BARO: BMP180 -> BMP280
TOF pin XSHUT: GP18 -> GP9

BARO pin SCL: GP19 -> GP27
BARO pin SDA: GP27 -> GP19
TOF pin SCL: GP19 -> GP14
...
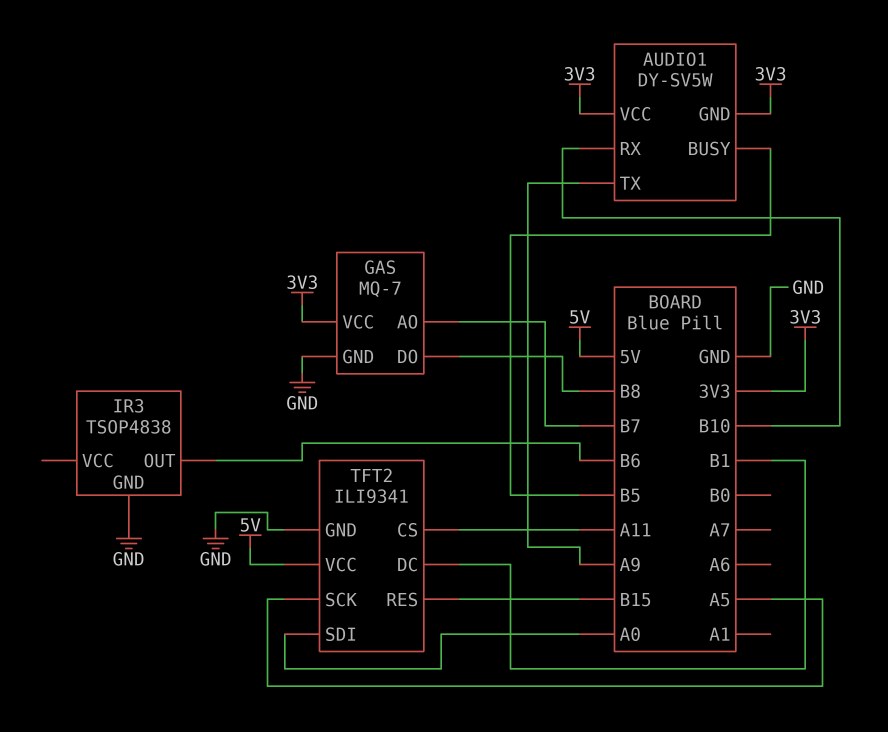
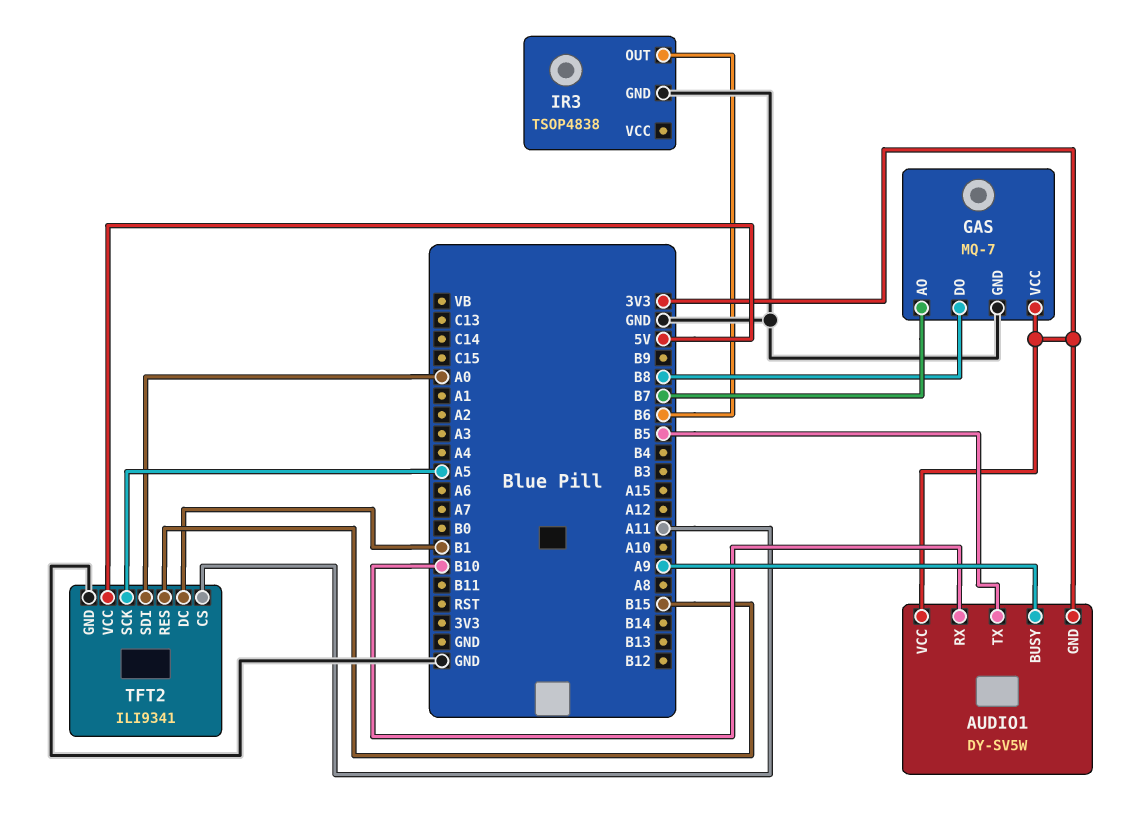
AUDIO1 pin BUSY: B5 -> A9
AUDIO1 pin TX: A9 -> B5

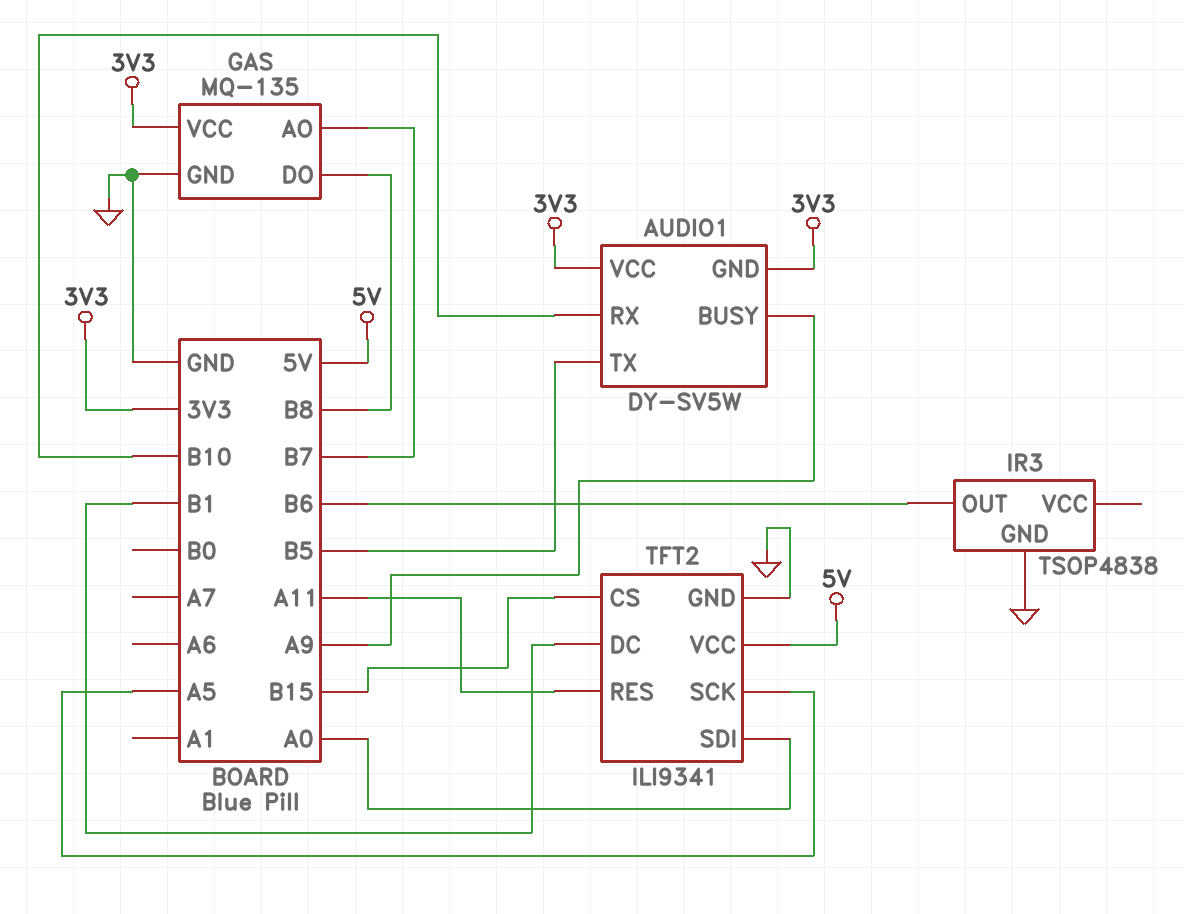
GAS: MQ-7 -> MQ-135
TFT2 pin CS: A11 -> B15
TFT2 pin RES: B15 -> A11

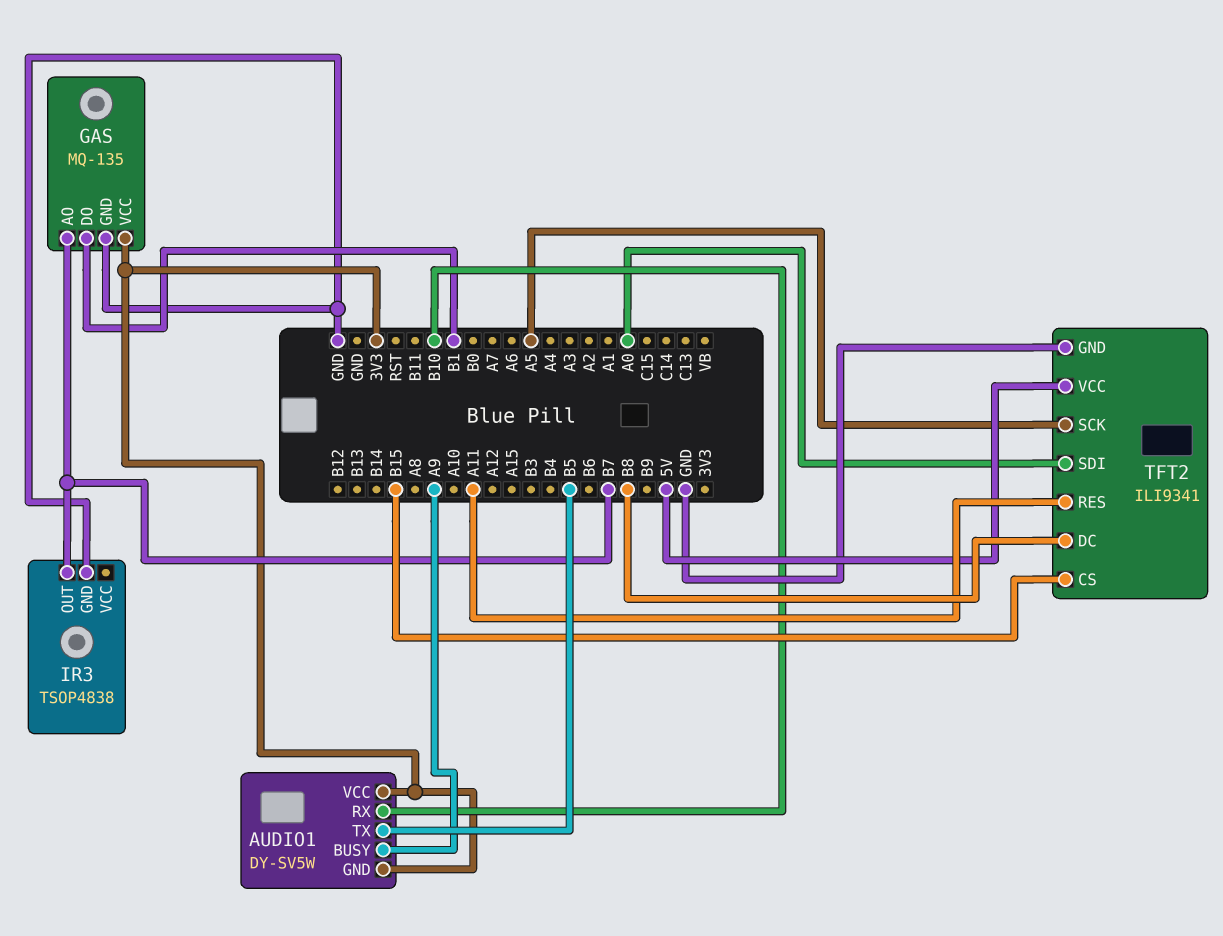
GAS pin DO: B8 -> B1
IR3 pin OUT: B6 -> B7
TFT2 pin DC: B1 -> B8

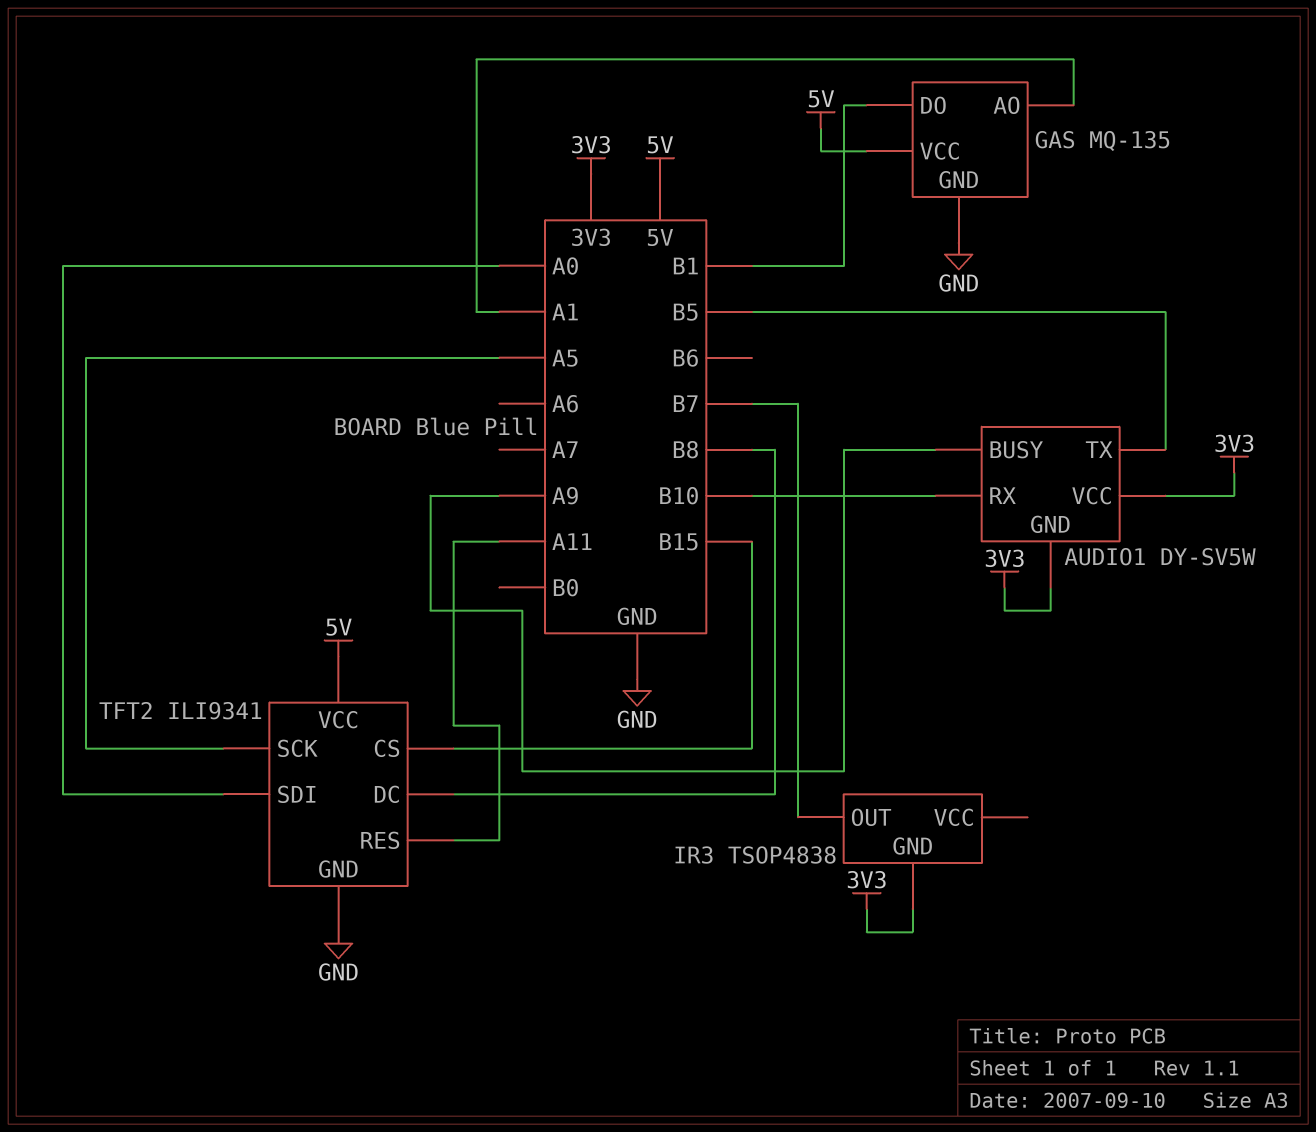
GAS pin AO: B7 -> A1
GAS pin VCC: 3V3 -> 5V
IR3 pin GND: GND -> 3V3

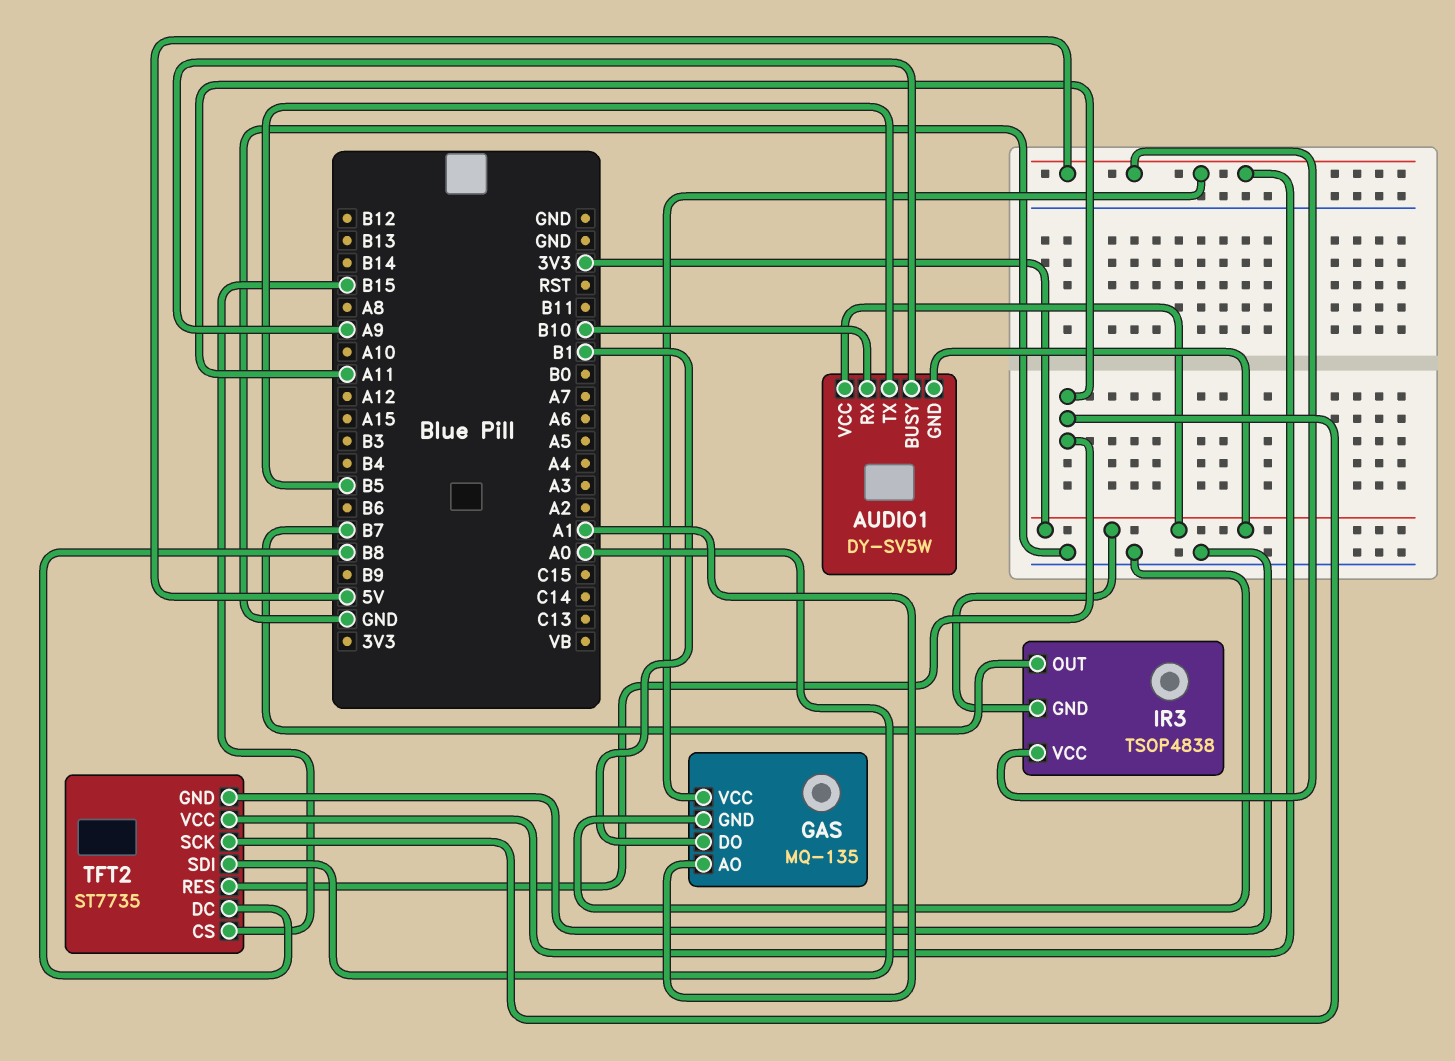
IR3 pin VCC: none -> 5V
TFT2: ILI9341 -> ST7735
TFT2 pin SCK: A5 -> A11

INSTRUCTIONS TO FOLLOW:
A verbatim reproduction is expected: starting at the line above that has "GAS pin VCC: 3V3 -> 5V", ending at the line that has "TFT2 pin SCK: A5 -> A11", both included, and with no pictures and no other lines.

SOLUTION BELOW:
GAS pin VCC: 3V3 -> 5V
IR3 pin GND: GND -> 3V3

IR3 pin VCC: none -> 5V
TFT2: ILI9341 -> ST7735
TFT2 pin SCK: A5 -> A11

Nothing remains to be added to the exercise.